> **EXERCISE REQUIREMENTS**
Please repeat, word for word, the lines of the listing between the line holding "Question: Which object" and the line holding "This screenshot has width=960, height=540.", inclusive, and leave the pictures out of your answer.

> **DATASET EXCERPTS**

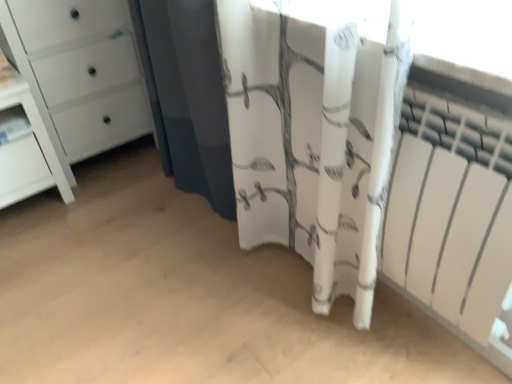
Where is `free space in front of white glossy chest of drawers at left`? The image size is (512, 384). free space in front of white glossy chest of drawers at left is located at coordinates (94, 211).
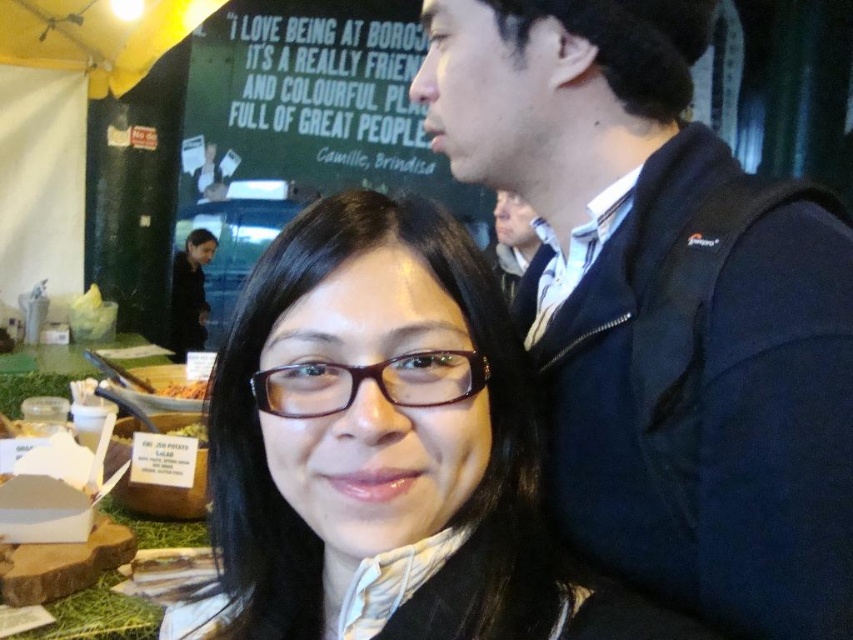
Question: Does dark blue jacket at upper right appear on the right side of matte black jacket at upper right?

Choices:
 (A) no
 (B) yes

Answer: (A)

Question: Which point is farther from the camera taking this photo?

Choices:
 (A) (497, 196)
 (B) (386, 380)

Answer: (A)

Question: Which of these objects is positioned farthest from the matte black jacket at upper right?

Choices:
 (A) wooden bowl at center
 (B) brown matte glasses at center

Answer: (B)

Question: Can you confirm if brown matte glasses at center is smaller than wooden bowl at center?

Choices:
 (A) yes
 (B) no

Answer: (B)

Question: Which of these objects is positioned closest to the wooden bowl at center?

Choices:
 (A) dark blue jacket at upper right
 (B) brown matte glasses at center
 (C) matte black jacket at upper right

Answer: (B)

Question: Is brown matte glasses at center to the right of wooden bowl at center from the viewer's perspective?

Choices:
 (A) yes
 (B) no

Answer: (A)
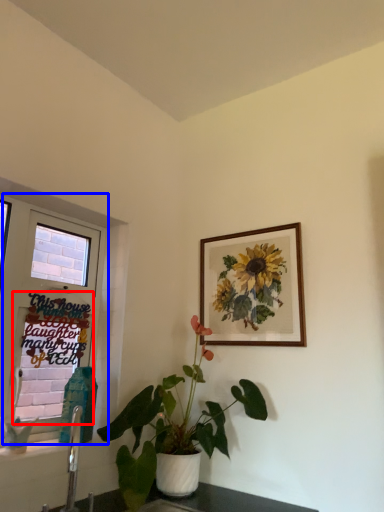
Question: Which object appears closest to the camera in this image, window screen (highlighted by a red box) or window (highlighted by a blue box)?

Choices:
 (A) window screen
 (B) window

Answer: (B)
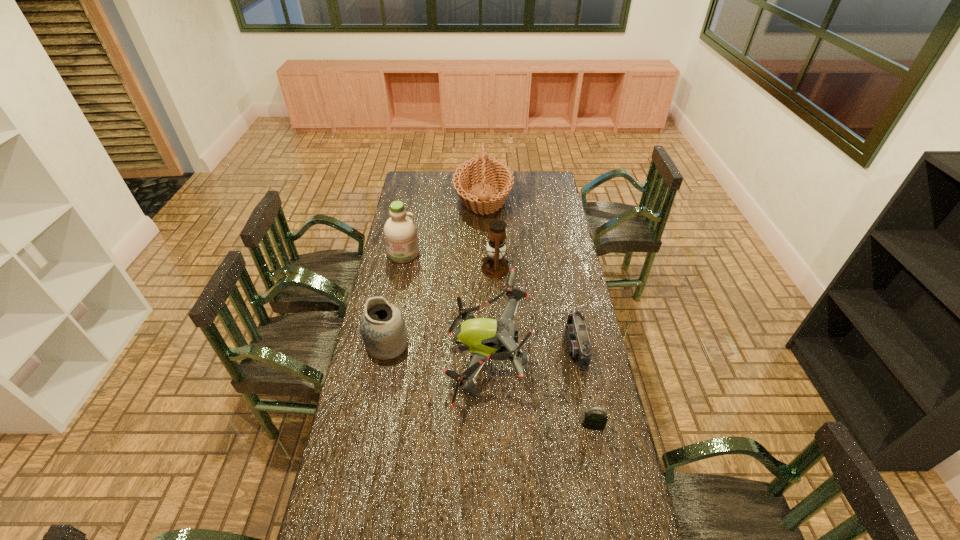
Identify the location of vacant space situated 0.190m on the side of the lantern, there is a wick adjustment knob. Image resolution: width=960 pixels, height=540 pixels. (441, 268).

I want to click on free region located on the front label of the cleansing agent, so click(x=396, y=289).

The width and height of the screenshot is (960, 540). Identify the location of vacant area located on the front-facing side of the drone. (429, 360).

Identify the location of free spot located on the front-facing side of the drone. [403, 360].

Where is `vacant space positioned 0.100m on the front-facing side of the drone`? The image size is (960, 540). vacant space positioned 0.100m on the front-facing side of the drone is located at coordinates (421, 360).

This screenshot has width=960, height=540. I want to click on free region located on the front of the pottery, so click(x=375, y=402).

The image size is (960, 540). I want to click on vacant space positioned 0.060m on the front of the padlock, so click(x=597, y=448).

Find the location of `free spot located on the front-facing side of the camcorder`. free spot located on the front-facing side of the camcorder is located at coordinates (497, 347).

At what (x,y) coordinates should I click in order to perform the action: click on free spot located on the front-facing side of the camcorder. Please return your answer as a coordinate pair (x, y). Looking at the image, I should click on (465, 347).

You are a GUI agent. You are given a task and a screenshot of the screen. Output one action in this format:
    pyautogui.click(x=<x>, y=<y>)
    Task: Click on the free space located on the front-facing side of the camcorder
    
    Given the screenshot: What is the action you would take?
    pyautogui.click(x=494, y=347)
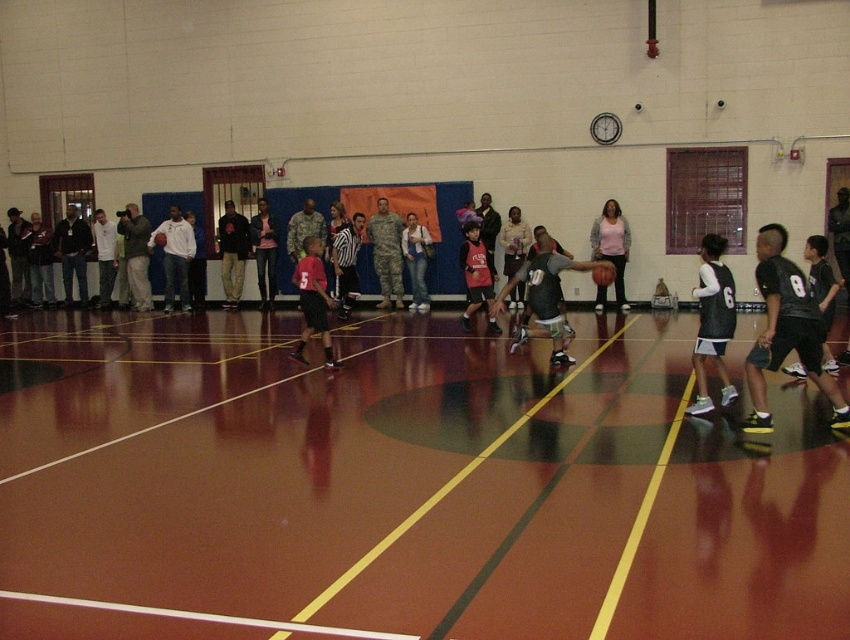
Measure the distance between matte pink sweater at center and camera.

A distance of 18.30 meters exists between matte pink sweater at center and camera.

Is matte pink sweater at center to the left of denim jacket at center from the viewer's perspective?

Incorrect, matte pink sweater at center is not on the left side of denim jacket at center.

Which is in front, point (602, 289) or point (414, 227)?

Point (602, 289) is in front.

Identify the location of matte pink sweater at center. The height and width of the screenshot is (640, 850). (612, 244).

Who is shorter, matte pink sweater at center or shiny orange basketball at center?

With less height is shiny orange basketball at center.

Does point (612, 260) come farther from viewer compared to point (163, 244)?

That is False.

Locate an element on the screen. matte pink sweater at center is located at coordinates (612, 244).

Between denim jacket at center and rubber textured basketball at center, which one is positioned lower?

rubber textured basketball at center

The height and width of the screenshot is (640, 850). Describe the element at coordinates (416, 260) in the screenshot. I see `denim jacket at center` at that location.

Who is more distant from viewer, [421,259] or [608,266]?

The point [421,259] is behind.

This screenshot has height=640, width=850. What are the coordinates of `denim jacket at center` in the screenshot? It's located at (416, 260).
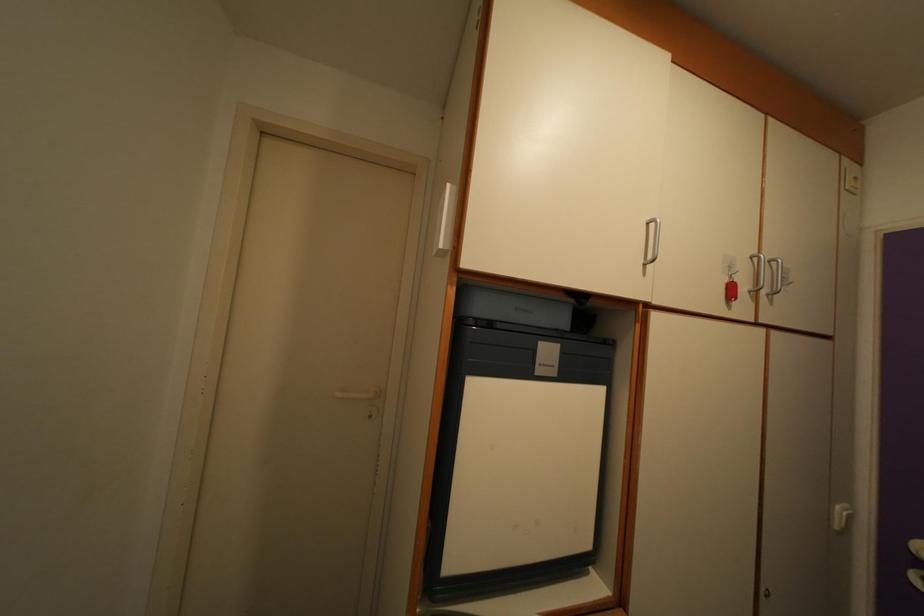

* * *

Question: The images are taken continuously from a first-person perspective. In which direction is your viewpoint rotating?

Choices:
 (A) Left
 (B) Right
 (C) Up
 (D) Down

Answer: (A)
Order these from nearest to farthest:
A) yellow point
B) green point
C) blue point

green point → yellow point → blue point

> **OUTPUT FOR THIS TASK**
Question: Which object appears closest to the camera in this image, window screen (highlighted by a red box) or window (highlighted by a blue box)?

Choices:
 (A) window screen
 (B) window

Answer: (B)
Identify the location of vacant space situated 0.190m on the side of the lantern, there is a wick adjustment knob. Image resolution: width=960 pixels, height=540 pixels. (441, 268).

I want to click on free region located on the front label of the cleansing agent, so click(x=396, y=289).

The width and height of the screenshot is (960, 540). Identify the location of vacant area located on the front-facing side of the drone. (429, 360).

Identify the location of free spot located on the front-facing side of the drone. [403, 360].

Where is `vacant space positioned 0.100m on the front-facing side of the drone`? The image size is (960, 540). vacant space positioned 0.100m on the front-facing side of the drone is located at coordinates (421, 360).

This screenshot has width=960, height=540. I want to click on free region located on the front of the pottery, so click(x=375, y=402).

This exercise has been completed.